<<<<
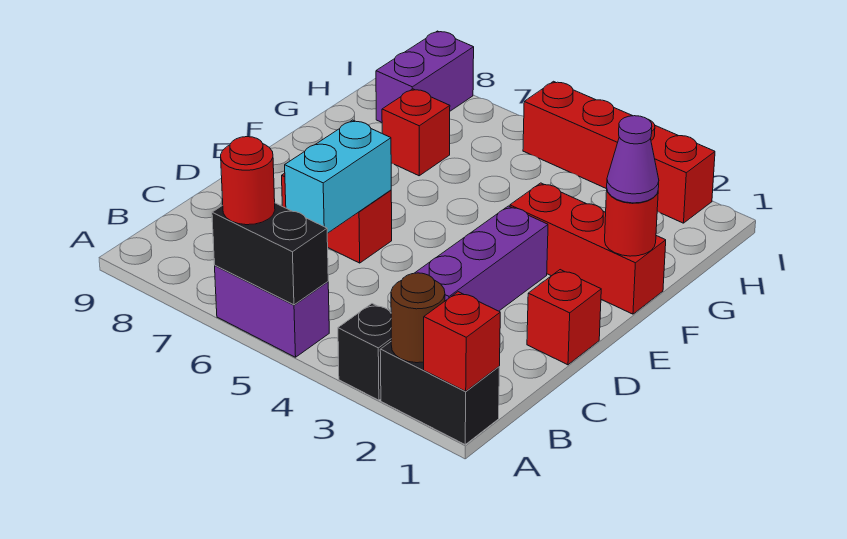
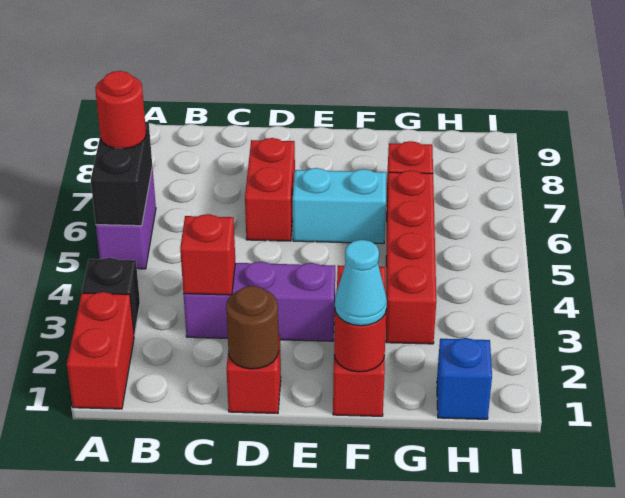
black brick A1:A2 level 1 -> red brick A1:A2 level 1
red brick A1 level 2 -> red brick C3 level 2
brown round brick A2 level 2 -> brown round brick D1 level 2
cyan brick C6:D6 level 2 -> cyan brick E6:F6 level 1
purple cone F1 level 3 -> cyan cone F1 level 3
none -> blue brick H1 level 1
purple brick H8:I8 level 1 -> none
red brick I2:I5 level 1 -> red brick G3:G6 level 1

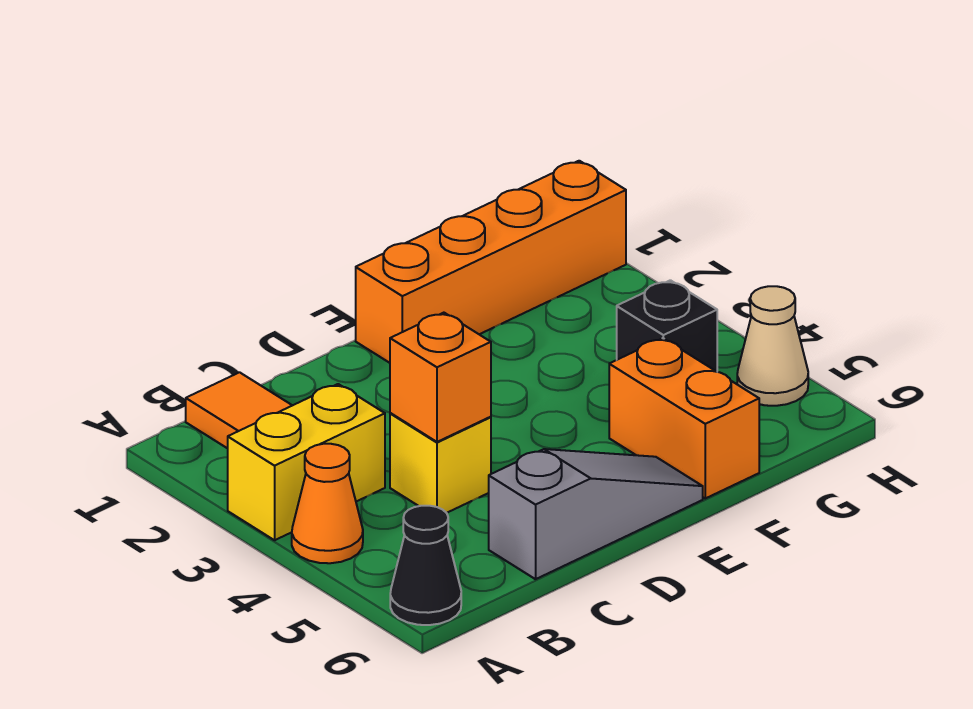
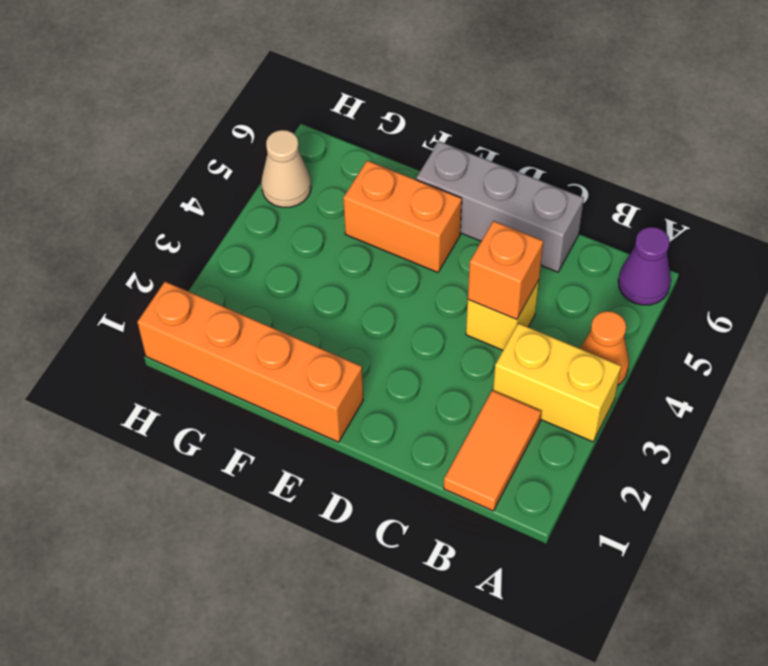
black cone A6 level 1 -> purple cone A6 level 1
grey slope C6:E6 level 1 top C -> grey brick C6:E6 level 1
orange brick F5:F6 level 1 -> orange brick E5:F5 level 1
black brick G4 level 1 -> none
>>>>
*Problem to solve*. Please return exactly the lines from the one containing "none -> blue brick H1 level 1" through the end of the material above, both ends included, but not the pictures.

*Your solution*.
none -> blue brick H1 level 1
purple brick H8:I8 level 1 -> none
red brick I2:I5 level 1 -> red brick G3:G6 level 1

black cone A6 level 1 -> purple cone A6 level 1
grey slope C6:E6 level 1 top C -> grey brick C6:E6 level 1
orange brick F5:F6 level 1 -> orange brick E5:F5 level 1
black brick G4 level 1 -> none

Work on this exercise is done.